Your task is to copy each line of the records that includes the string "KEYS".

(Records excerpted from a collection)
:::
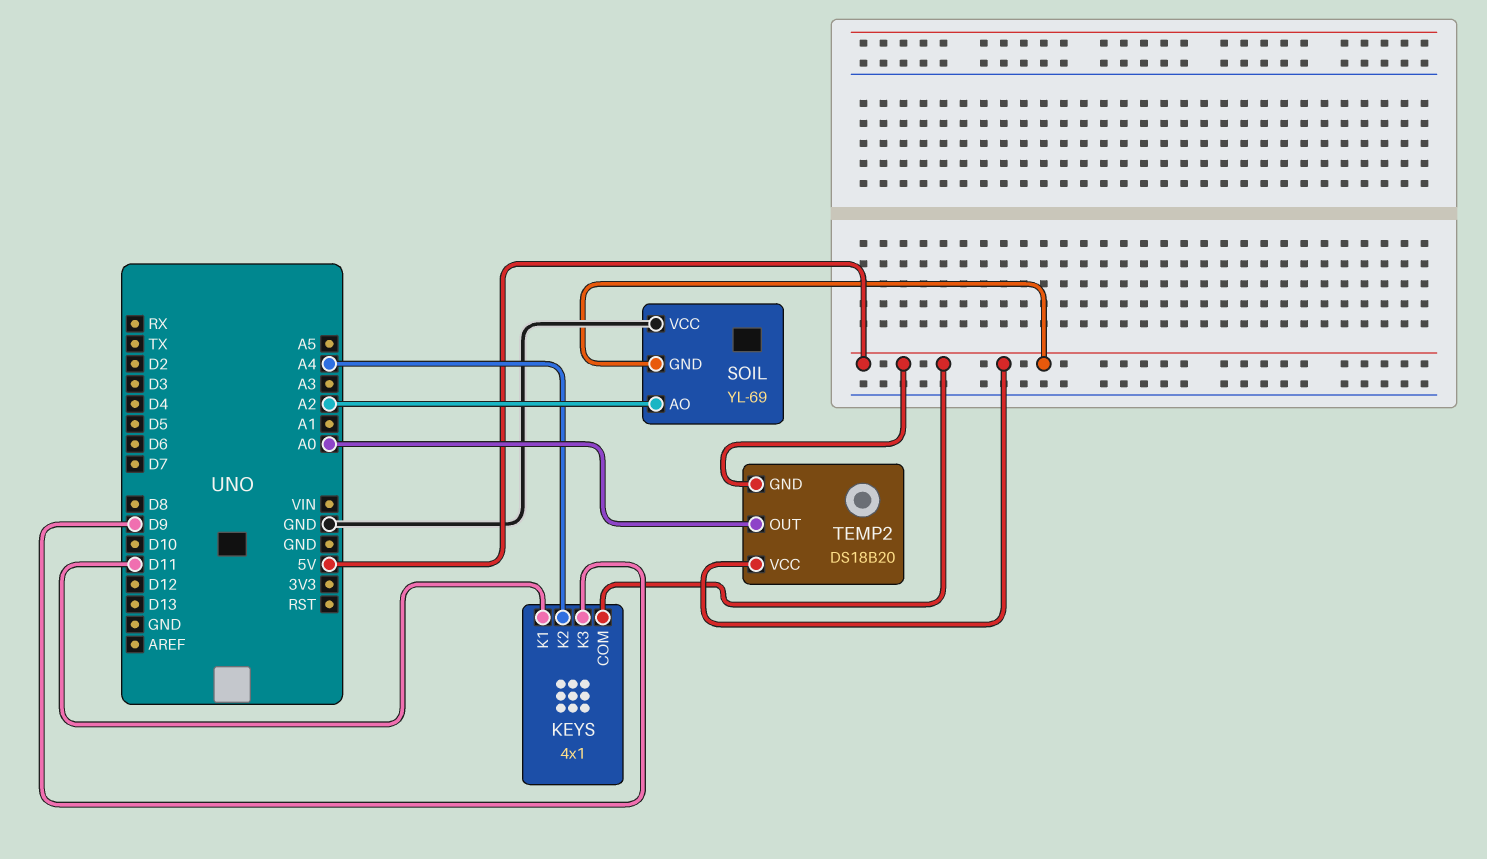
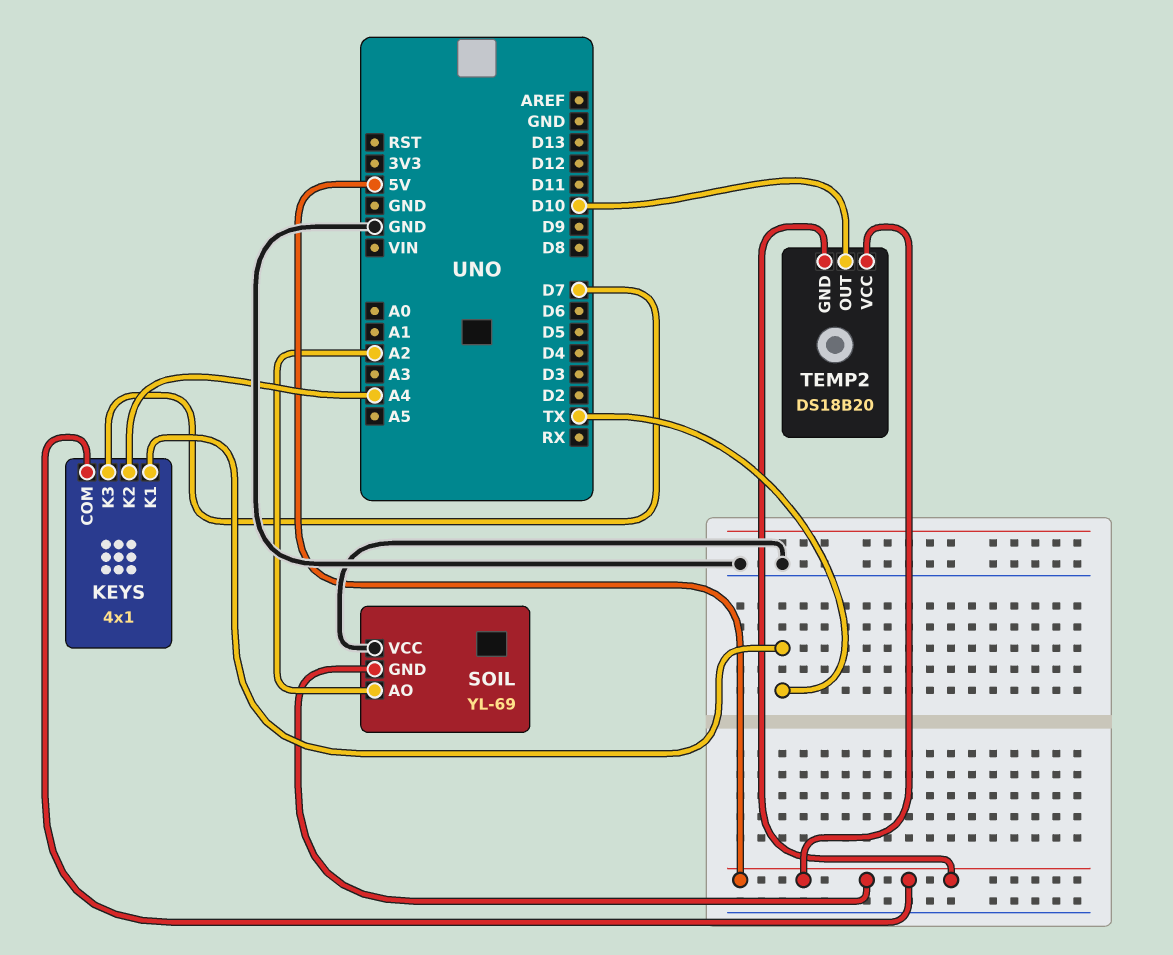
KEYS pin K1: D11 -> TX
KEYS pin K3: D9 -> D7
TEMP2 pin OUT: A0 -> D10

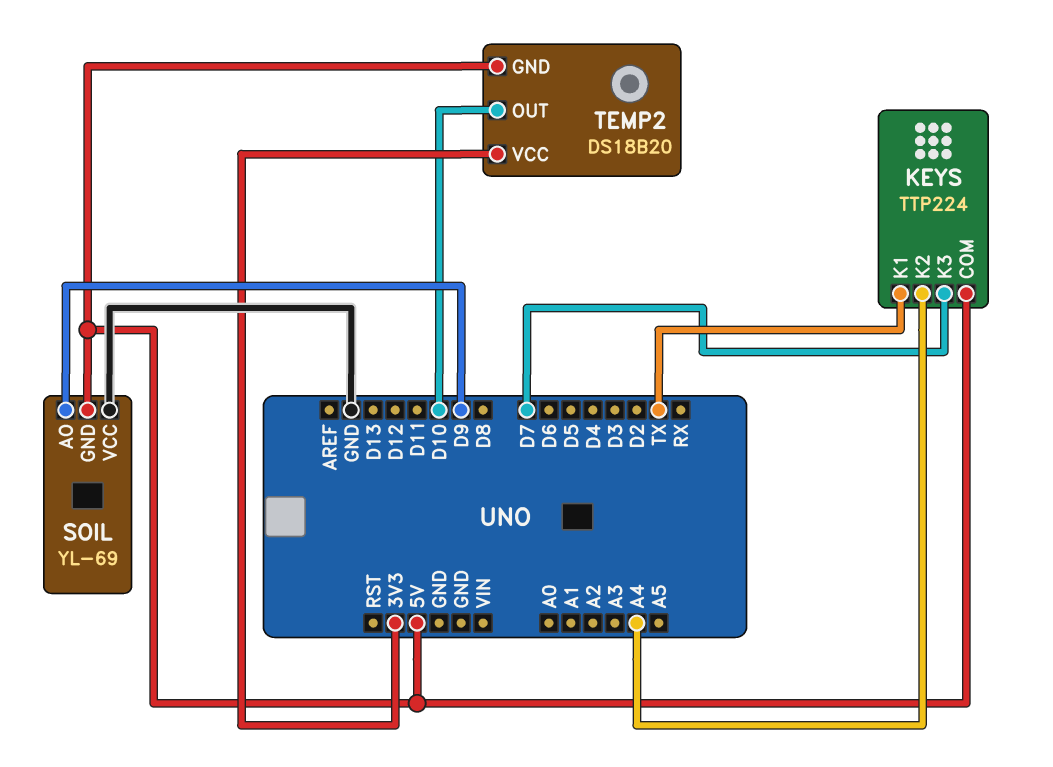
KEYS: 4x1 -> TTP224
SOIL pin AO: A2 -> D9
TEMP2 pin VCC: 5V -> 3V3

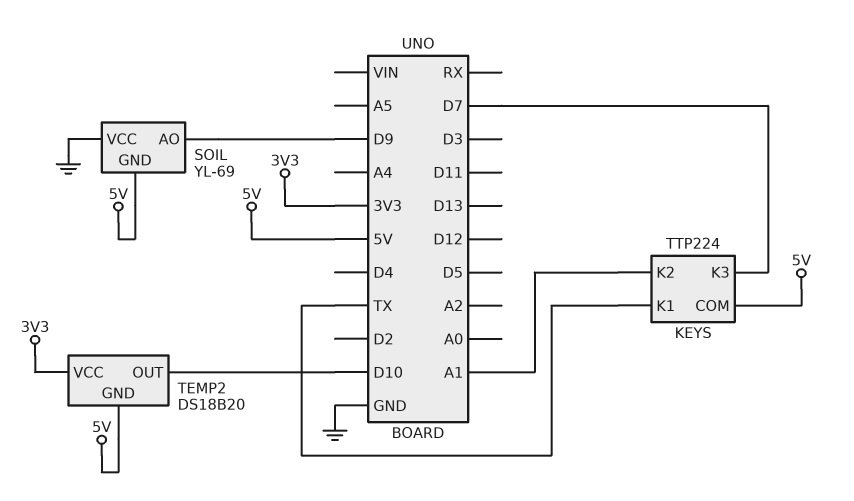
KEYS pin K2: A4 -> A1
:::
:: Response for this exercise ::
KEYS pin K1: D11 -> TX
KEYS pin K3: D9 -> D7
KEYS: 4x1 -> TTP224
KEYS pin K2: A4 -> A1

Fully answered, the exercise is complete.